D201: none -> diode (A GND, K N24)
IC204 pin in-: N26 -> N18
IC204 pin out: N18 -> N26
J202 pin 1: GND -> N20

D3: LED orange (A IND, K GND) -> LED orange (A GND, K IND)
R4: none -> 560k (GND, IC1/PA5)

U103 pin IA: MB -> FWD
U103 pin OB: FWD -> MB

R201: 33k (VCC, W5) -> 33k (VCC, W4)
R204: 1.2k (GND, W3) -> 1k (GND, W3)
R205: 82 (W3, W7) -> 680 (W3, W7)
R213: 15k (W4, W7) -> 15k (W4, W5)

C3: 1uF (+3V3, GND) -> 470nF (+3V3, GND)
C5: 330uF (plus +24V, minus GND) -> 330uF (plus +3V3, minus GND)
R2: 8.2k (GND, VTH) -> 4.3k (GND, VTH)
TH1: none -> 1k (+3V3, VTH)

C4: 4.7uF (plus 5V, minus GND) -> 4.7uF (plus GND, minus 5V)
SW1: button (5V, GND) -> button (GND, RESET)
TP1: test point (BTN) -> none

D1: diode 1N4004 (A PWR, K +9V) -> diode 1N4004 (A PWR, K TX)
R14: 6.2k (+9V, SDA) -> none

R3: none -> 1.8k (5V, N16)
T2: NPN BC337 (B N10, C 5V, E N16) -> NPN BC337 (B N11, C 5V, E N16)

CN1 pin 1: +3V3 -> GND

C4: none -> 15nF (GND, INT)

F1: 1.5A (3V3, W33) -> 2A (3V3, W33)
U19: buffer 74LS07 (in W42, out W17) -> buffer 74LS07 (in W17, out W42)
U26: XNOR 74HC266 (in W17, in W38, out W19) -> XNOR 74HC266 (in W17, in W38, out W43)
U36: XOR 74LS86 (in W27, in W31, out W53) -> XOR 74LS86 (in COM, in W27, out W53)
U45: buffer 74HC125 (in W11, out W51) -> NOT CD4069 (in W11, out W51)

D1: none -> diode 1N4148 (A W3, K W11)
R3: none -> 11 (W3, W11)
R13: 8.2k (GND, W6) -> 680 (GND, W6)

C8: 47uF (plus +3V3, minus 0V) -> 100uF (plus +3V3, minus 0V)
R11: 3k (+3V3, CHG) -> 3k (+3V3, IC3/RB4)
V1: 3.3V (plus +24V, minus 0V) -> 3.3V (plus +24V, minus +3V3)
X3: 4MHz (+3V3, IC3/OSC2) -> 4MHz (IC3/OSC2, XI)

○ ○ ○ ○

Look through the entries for the string "buffer". Every line that has it belongs in the answer.

> Result of the exercise:
U19: buffer 74LS07 (in W42, out W17) -> buffer 74LS07 (in W17, out W42)
U45: buffer 74HC125 (in W11, out W51) -> NOT CD4069 (in W11, out W51)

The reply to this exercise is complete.